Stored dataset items
########################################

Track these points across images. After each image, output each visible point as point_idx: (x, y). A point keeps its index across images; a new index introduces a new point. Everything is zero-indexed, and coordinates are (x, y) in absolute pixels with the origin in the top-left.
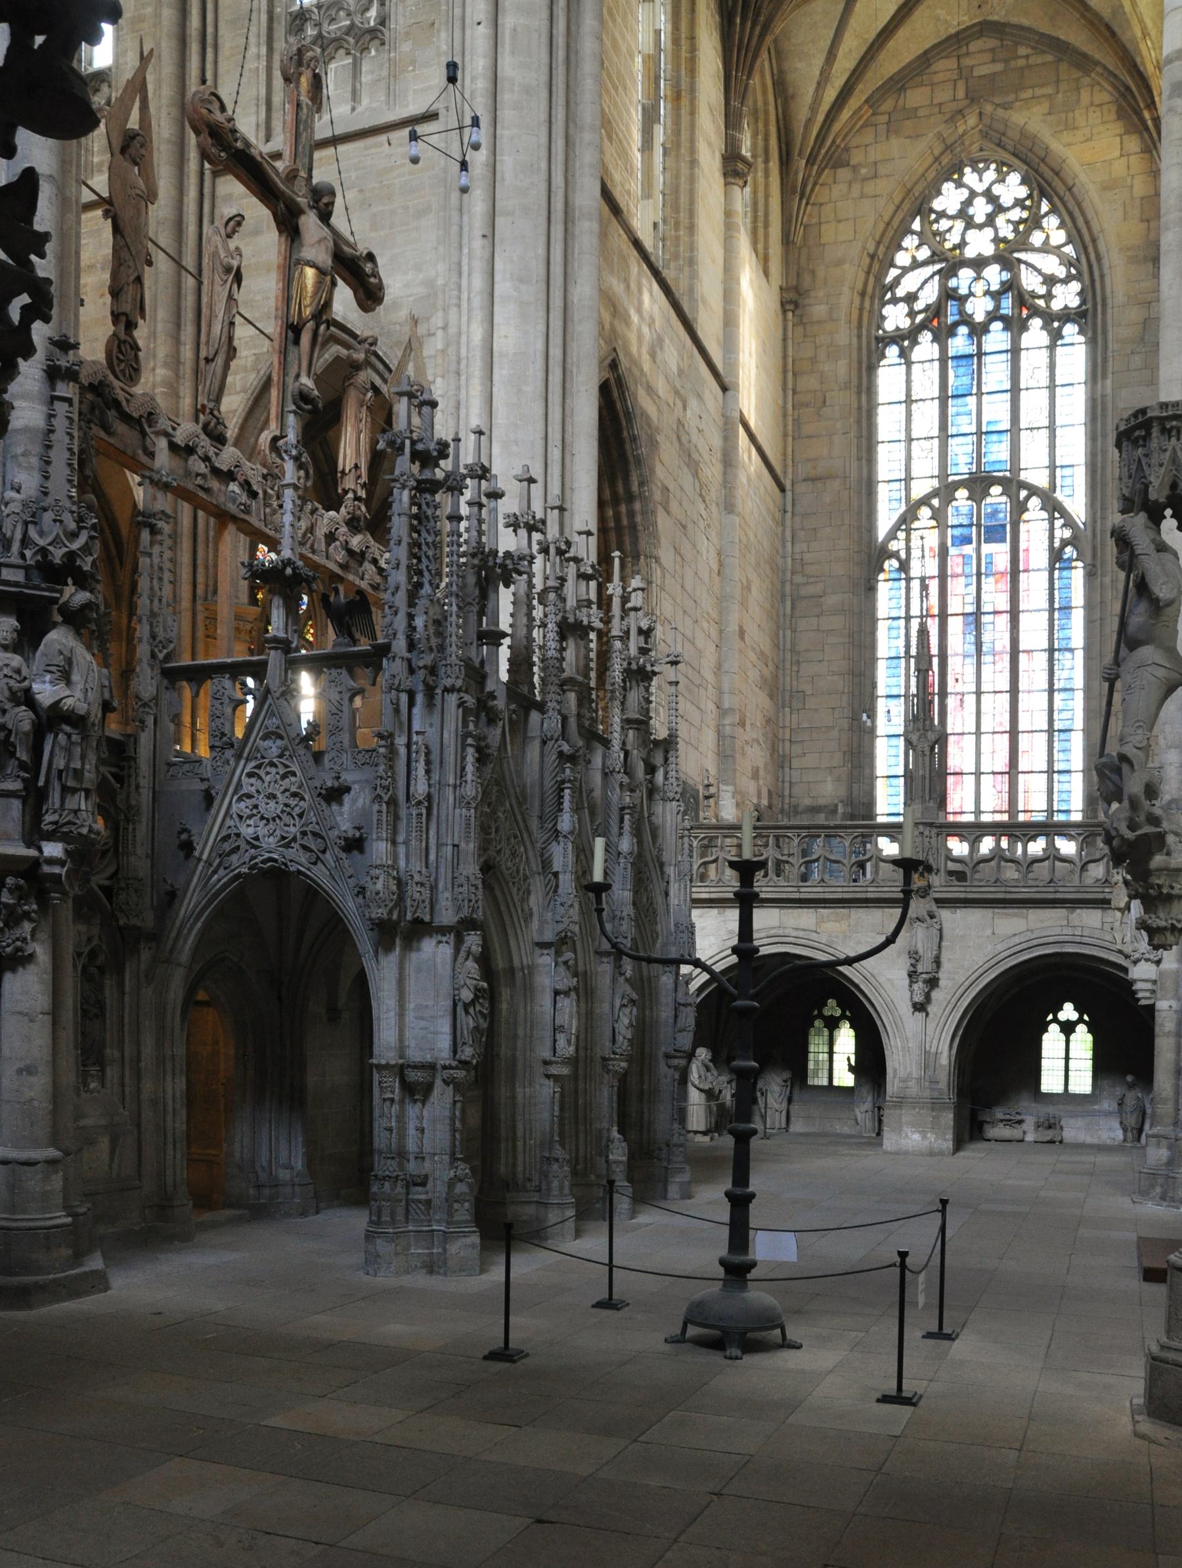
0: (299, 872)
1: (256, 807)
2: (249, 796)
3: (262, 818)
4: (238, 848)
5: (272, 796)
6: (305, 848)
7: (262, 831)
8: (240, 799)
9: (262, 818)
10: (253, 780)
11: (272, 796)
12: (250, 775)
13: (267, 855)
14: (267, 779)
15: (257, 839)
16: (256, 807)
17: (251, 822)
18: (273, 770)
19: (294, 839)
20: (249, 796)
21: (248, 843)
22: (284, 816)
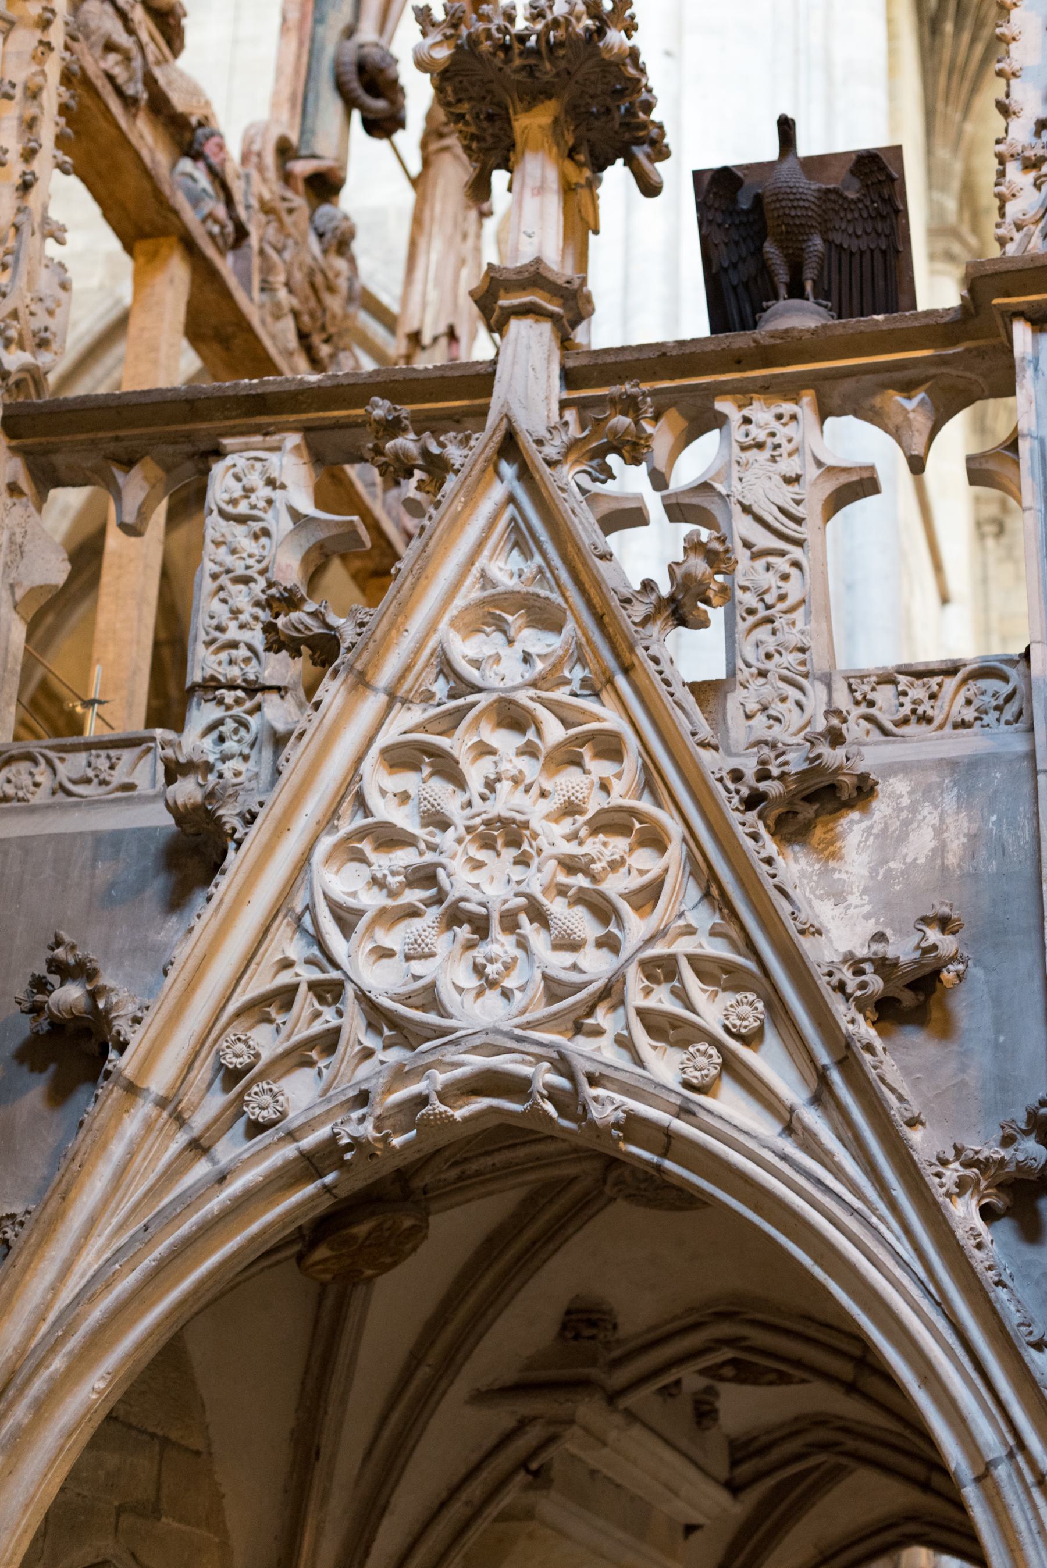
0: (633, 1126)
1: (425, 877)
2: (390, 838)
3: (454, 917)
4: (329, 1042)
5: (508, 834)
6: (660, 1027)
7: (450, 969)
8: (349, 852)
9: (454, 917)
10: (408, 781)
11: (508, 834)
12: (403, 757)
13: (478, 1062)
14: (475, 773)
15: (429, 997)
16: (425, 877)
17: (394, 938)
18: (505, 741)
19: (611, 993)
20: (390, 838)
21: (377, 1016)
22: (557, 907)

########################################

Gather each line of the data above that contains the word "output" and copy those lines out in full.

Track these points across images. After each image, output each visible point as point_idx: (x, y). A point keeps its index across images; a new index introduces a new point. Everything is zero-indexed, and coordinates are (x, y) in absolute pixels with the origin in the top-left.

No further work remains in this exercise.